* [Data excerpt]

'''

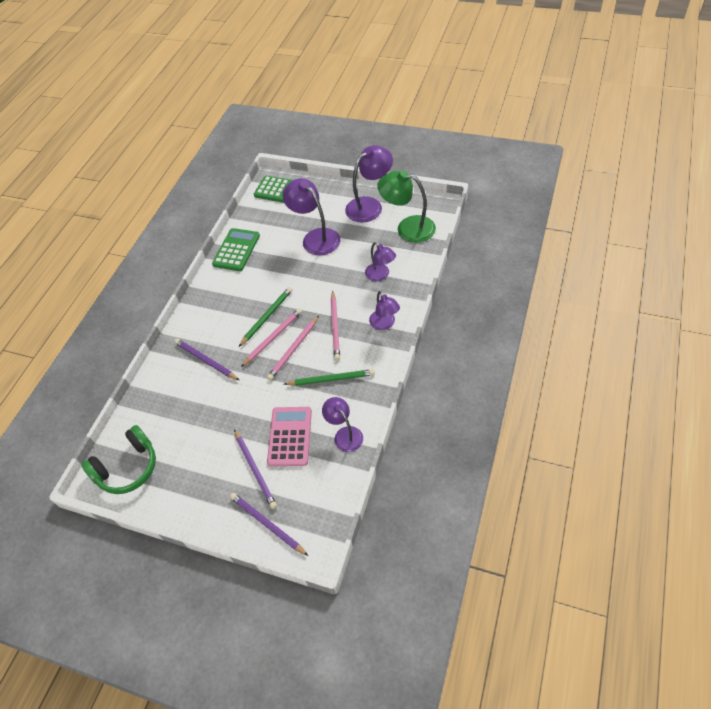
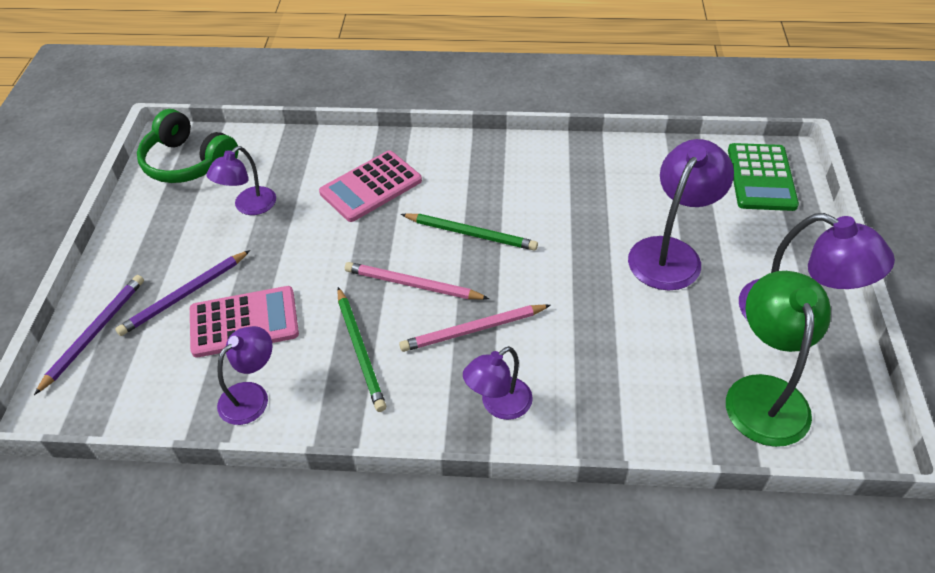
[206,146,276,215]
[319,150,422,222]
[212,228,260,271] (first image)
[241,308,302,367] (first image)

'''

* [Your objective]
Lines from the one with "[212,228,260,271] (first image)" through the last line of the listing above: return these exactly, and nothing else.

* [Solution for this problem]
[212,228,260,271] (first image)
[241,308,302,367] (first image)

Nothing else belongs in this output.